■ ASSIGNMENT
Among the lines below, list those containing the string "moved".

■ DATA EXCERPT
┌──

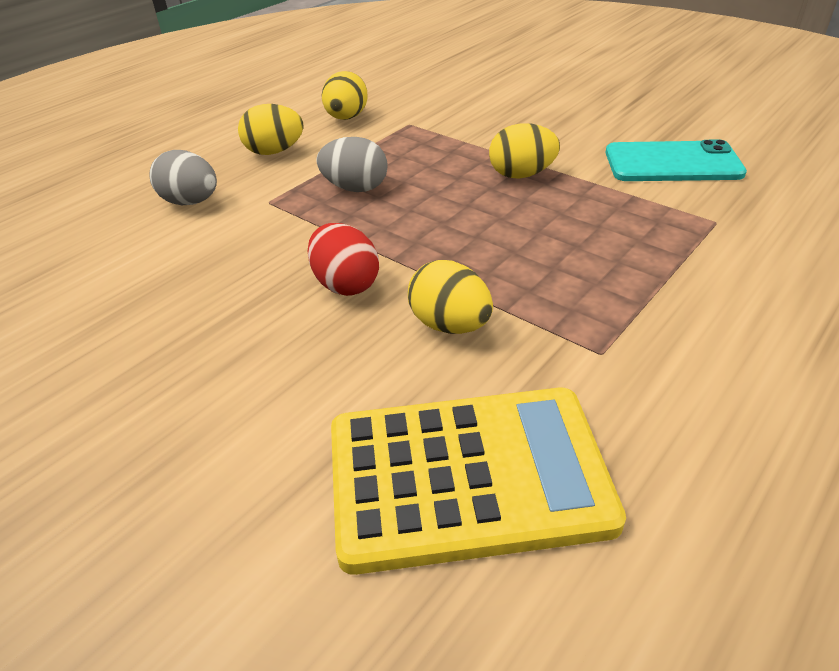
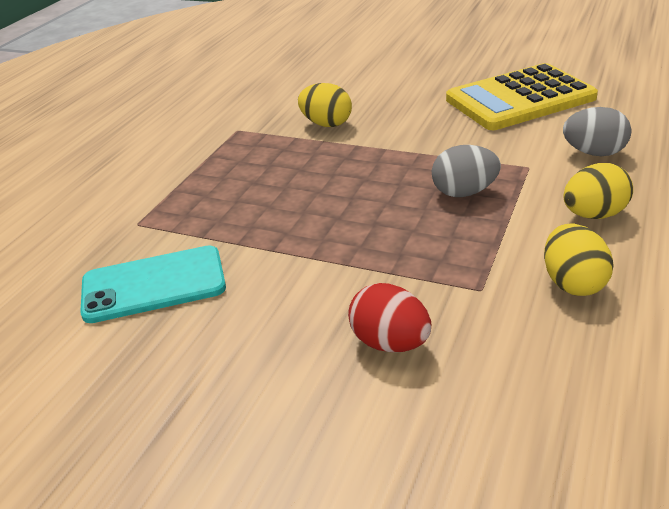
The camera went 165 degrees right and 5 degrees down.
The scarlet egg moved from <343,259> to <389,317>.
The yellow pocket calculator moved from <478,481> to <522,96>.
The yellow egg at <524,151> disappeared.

└──

■ ANSWER BOX
The scarlet egg moved from <343,259> to <389,317>.
The yellow pocket calculator moved from <478,481> to <522,96>.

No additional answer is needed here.